* Assignment *
Print the whole listing again, exactly as it stands.

* Data records *

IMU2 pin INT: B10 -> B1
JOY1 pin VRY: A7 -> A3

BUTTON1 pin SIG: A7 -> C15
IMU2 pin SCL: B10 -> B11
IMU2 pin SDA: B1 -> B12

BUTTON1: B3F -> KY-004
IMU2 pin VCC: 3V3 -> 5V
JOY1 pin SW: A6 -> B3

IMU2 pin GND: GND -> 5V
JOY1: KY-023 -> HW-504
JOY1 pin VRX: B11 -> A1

* Answer for the task *
IMU2 pin INT: B10 -> B1
JOY1 pin VRY: A7 -> A3

BUTTON1 pin SIG: A7 -> C15
IMU2 pin SCL: B10 -> B11
IMU2 pin SDA: B1 -> B12

BUTTON1: B3F -> KY-004
IMU2 pin VCC: 3V3 -> 5V
JOY1 pin SW: A6 -> B3

IMU2 pin GND: GND -> 5V
JOY1: KY-023 -> HW-504
JOY1 pin VRX: B11 -> A1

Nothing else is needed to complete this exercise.